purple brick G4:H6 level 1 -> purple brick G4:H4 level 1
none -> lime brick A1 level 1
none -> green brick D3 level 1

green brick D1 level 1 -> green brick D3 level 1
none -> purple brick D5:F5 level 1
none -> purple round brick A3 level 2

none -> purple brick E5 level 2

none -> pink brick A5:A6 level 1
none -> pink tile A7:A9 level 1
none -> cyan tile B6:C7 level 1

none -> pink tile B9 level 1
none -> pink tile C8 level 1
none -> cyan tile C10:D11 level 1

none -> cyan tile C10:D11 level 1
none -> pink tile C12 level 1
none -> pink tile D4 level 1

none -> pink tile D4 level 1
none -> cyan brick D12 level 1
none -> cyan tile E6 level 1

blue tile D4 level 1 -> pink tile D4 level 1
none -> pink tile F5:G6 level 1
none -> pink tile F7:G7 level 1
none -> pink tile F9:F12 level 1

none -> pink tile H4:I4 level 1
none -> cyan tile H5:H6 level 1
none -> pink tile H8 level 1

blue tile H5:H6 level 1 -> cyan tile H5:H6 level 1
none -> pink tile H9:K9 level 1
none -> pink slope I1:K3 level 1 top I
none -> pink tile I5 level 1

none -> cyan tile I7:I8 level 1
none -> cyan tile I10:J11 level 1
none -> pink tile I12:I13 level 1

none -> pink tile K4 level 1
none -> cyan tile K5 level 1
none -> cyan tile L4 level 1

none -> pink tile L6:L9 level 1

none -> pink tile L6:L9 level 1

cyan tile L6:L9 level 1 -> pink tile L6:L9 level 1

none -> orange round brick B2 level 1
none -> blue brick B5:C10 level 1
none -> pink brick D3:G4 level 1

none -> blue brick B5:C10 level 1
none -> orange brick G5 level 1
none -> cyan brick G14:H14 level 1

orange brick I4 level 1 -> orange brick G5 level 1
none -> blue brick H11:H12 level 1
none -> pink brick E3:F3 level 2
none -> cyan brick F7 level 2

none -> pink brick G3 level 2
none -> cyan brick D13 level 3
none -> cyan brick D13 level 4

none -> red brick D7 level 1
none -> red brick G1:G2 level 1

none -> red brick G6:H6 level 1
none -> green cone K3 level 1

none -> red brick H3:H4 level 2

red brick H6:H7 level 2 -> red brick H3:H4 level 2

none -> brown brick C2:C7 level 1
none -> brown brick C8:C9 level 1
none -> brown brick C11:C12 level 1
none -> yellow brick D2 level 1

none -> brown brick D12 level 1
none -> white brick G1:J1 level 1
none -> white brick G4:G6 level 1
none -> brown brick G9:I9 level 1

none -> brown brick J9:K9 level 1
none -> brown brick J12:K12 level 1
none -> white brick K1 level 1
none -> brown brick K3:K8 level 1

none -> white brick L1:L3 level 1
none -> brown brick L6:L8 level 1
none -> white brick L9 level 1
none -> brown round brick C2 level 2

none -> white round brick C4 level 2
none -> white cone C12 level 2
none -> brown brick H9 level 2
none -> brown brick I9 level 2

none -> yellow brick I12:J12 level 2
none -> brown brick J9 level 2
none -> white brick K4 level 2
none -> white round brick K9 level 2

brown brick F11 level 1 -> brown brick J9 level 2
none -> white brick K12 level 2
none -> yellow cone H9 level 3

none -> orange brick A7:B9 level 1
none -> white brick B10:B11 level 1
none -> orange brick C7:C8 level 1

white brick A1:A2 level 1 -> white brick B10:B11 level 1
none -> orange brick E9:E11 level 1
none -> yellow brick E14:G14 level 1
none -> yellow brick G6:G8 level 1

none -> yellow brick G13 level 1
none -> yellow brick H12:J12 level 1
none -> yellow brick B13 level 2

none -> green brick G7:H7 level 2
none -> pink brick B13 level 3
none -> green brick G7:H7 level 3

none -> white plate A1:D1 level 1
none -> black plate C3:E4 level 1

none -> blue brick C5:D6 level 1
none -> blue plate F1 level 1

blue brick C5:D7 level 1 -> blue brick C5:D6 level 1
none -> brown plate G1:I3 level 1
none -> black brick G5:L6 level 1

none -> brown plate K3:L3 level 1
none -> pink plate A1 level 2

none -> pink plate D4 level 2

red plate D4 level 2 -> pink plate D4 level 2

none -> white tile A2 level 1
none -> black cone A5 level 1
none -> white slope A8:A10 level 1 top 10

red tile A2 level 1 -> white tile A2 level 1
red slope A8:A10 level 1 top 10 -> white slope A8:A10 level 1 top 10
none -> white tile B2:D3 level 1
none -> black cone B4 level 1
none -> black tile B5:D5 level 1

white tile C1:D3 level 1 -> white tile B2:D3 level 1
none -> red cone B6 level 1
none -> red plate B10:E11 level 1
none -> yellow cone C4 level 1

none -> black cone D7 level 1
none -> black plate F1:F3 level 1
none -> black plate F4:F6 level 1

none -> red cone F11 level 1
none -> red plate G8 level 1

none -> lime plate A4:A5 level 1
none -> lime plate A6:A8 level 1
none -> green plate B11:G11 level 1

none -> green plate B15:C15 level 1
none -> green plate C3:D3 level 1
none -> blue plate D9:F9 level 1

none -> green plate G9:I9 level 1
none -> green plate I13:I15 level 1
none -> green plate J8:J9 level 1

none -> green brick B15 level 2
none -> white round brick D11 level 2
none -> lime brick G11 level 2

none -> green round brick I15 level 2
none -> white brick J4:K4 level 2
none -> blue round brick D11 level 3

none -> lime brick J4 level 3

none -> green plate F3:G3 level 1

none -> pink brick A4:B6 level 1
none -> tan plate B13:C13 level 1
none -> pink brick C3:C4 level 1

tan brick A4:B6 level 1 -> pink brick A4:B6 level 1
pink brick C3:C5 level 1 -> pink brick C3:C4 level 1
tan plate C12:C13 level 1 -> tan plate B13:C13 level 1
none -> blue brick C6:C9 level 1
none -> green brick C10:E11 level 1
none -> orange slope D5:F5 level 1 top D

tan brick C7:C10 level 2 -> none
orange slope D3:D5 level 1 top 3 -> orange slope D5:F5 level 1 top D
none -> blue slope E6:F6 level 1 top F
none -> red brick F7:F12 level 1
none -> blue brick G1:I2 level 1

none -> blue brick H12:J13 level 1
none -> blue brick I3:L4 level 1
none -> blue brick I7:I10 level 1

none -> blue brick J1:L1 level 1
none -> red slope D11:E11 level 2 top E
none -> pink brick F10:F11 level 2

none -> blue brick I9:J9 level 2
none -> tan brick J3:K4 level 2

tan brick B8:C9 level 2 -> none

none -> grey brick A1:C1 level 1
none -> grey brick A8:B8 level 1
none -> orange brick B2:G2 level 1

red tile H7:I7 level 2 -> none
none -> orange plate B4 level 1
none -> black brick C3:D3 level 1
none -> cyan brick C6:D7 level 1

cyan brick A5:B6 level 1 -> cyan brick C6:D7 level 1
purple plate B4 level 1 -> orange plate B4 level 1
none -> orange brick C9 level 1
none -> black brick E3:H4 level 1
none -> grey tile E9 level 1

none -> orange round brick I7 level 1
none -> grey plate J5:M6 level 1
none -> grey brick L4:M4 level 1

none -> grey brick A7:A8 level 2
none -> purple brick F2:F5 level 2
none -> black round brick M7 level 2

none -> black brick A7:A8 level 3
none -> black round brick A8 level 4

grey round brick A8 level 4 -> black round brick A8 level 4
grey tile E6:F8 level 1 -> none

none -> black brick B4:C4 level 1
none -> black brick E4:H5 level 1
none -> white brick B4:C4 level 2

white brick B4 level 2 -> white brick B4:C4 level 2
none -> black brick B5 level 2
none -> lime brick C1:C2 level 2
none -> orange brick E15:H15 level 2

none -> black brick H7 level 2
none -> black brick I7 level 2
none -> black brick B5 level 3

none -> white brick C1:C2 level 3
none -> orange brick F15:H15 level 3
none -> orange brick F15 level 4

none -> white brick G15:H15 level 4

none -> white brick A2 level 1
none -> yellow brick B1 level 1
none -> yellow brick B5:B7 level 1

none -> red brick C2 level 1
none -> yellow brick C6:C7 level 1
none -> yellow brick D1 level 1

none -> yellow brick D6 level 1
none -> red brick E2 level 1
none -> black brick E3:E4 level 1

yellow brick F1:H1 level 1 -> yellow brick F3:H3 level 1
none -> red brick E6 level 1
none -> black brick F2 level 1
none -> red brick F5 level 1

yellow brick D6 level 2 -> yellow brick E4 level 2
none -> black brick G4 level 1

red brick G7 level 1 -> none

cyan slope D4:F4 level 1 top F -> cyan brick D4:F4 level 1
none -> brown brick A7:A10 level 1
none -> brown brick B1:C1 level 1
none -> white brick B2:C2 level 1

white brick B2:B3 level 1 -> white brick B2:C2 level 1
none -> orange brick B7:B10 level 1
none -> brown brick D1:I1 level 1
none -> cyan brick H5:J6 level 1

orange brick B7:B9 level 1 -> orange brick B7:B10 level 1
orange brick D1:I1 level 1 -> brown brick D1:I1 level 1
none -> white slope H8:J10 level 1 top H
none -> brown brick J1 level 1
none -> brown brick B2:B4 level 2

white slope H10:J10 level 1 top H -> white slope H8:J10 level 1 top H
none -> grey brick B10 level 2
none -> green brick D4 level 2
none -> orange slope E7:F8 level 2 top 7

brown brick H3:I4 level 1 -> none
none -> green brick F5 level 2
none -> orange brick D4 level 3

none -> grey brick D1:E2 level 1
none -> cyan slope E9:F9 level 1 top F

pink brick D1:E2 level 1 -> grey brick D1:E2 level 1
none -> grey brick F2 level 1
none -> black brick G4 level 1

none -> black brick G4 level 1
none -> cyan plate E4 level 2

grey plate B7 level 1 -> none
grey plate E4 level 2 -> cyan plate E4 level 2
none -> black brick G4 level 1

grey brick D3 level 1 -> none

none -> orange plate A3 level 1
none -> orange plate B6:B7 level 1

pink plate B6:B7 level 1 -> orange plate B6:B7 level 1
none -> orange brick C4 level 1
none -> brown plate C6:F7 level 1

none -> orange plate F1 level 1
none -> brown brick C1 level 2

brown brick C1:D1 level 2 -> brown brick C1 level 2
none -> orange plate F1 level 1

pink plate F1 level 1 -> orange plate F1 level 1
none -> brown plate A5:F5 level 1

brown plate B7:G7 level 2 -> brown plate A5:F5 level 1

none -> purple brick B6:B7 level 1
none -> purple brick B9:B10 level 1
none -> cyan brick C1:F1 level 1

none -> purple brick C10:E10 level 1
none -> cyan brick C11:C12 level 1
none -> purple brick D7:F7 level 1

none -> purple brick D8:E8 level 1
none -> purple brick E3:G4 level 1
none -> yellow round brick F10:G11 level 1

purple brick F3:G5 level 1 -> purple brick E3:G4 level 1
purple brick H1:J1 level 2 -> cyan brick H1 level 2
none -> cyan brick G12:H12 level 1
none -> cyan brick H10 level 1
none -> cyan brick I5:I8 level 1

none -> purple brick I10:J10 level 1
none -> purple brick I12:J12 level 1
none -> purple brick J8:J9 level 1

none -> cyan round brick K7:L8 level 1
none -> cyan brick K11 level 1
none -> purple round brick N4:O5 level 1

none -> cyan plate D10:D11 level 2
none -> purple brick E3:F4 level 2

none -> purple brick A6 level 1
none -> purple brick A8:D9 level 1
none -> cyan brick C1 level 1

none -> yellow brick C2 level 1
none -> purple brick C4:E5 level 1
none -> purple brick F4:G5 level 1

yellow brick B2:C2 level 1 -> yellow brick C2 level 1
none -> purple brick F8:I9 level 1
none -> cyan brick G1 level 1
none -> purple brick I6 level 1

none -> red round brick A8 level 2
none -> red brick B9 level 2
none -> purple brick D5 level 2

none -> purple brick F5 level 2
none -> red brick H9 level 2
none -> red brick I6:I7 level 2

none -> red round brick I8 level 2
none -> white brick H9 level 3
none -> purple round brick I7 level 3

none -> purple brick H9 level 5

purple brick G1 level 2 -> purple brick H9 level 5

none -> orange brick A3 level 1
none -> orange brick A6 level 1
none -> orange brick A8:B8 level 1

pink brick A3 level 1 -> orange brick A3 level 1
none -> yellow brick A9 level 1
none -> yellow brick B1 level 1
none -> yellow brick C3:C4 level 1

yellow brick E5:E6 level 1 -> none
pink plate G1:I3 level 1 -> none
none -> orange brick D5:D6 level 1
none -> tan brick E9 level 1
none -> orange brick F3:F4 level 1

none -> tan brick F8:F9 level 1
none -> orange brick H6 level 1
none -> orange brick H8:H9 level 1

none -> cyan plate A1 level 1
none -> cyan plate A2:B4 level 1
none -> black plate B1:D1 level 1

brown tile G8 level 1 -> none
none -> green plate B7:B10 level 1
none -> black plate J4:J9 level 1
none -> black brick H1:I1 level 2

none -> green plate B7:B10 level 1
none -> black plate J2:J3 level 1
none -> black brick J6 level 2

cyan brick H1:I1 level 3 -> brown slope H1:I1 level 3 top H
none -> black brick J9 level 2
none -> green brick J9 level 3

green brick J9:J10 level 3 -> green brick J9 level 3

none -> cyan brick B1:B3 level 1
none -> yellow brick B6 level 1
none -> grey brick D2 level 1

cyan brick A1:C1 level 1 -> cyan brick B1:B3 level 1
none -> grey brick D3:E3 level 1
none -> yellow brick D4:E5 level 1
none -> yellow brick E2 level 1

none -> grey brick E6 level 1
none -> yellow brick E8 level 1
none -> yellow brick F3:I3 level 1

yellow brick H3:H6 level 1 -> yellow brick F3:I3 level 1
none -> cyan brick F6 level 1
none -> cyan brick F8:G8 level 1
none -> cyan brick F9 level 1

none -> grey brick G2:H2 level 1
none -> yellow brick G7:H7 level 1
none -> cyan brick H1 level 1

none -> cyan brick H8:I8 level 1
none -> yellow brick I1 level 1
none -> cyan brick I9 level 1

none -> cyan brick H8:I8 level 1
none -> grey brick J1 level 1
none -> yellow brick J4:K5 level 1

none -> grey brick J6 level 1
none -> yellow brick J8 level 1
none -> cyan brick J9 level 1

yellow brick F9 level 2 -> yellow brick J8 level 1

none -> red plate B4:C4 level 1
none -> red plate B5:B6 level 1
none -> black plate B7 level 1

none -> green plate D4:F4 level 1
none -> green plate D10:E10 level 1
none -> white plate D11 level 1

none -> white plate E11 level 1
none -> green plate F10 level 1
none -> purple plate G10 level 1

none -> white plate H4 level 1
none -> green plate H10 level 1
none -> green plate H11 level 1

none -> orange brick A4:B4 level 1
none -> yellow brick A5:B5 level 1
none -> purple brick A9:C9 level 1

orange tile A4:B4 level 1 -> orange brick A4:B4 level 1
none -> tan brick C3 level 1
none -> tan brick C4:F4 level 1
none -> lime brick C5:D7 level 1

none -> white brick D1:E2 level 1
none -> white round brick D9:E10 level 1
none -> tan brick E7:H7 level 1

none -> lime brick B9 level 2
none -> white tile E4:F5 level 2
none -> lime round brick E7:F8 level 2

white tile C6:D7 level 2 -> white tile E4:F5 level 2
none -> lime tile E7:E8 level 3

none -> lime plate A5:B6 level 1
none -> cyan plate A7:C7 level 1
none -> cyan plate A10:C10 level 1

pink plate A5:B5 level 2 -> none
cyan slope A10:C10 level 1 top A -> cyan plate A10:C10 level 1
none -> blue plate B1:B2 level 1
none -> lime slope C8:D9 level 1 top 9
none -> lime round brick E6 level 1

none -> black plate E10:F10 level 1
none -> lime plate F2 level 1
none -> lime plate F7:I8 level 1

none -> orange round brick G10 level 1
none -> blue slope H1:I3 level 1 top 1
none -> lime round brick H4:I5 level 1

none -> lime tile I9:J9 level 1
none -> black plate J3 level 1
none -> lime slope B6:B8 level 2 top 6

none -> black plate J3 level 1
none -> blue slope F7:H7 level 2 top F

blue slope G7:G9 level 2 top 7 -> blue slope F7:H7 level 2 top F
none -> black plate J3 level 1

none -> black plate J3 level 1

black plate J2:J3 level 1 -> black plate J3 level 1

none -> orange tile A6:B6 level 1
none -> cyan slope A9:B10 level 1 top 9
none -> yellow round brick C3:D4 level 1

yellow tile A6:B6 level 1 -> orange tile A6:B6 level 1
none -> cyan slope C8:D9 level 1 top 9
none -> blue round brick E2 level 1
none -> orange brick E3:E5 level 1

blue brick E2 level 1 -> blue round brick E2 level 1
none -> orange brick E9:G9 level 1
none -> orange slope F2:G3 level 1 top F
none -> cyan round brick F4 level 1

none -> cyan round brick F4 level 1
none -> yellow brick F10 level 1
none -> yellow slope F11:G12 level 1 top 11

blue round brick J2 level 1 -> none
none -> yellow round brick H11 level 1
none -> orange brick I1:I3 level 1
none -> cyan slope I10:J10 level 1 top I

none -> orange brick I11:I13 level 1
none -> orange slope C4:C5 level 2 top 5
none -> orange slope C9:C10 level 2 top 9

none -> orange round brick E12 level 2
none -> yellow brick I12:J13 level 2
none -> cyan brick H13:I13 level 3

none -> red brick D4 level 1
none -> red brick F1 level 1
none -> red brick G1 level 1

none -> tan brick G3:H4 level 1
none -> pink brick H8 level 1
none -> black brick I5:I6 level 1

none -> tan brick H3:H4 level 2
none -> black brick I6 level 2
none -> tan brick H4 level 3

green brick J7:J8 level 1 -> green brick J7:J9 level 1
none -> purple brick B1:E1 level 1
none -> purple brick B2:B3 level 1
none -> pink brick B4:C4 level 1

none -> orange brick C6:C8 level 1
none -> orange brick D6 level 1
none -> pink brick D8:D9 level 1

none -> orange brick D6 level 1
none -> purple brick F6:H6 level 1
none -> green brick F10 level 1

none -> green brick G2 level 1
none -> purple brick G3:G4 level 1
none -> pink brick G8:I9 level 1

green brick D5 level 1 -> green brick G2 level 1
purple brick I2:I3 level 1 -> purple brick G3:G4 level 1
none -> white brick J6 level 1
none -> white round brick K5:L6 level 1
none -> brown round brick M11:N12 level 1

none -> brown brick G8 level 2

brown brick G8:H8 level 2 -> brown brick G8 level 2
== == ==
- **Work request**
Would you retype the lines above from the one with "none -> black plate B1:D1 level 1" down to the one with "none -> white brick D1:E2 level 1", word for word, both ends included and no other lines?

- **Solution to this task**
none -> black plate B1:D1 level 1

brown tile G8 level 1 -> none
none -> green plate B7:B10 level 1
none -> black plate J4:J9 level 1
none -> black brick H1:I1 level 2

none -> green plate B7:B10 level 1
none -> black plate J2:J3 level 1
none -> black brick J6 level 2

cyan brick H1:I1 level 3 -> brown slope H1:I1 level 3 top H
none -> black brick J9 level 2
none -> green brick J9 level 3

green brick J9:J10 level 3 -> green brick J9 level 3

none -> cyan brick B1:B3 level 1
none -> yellow brick B6 level 1
none -> grey brick D2 level 1

cyan brick A1:C1 level 1 -> cyan brick B1:B3 level 1
none -> grey brick D3:E3 level 1
none -> yellow brick D4:E5 level 1
none -> yellow brick E2 level 1

none -> grey brick E6 level 1
none -> yellow brick E8 level 1
none -> yellow brick F3:I3 level 1

yellow brick H3:H6 level 1 -> yellow brick F3:I3 level 1
none -> cyan brick F6 level 1
none -> cyan brick F8:G8 level 1
none -> cyan brick F9 level 1

none -> grey brick G2:H2 level 1
none -> yellow brick G7:H7 level 1
none -> cyan brick H1 level 1

none -> cyan brick H8:I8 level 1
none -> yellow brick I1 level 1
none -> cyan brick I9 level 1

none -> cyan brick H8:I8 level 1
none -> grey brick J1 level 1
none -> yellow brick J4:K5 level 1

none -> grey brick J6 level 1
none -> yellow brick J8 level 1
none -> cyan brick J9 level 1

yellow brick F9 level 2 -> yellow brick J8 level 1

none -> red plate B4:C4 level 1
none -> red plate B5:B6 level 1
none -> black plate B7 level 1

none -> green plate D4:F4 level 1
none -> green plate D10:E10 level 1
none -> white plate D11 level 1

none -> white plate E11 level 1
none -> green plate F10 level 1
none -> purple plate G10 level 1

none -> white plate H4 level 1
none -> green plate H10 level 1
none -> green plate H11 level 1

none -> orange brick A4:B4 level 1
none -> yellow brick A5:B5 level 1
none -> purple brick A9:C9 level 1

orange tile A4:B4 level 1 -> orange brick A4:B4 level 1
none -> tan brick C3 level 1
none -> tan brick C4:F4 level 1
none -> lime brick C5:D7 level 1

none -> white brick D1:E2 level 1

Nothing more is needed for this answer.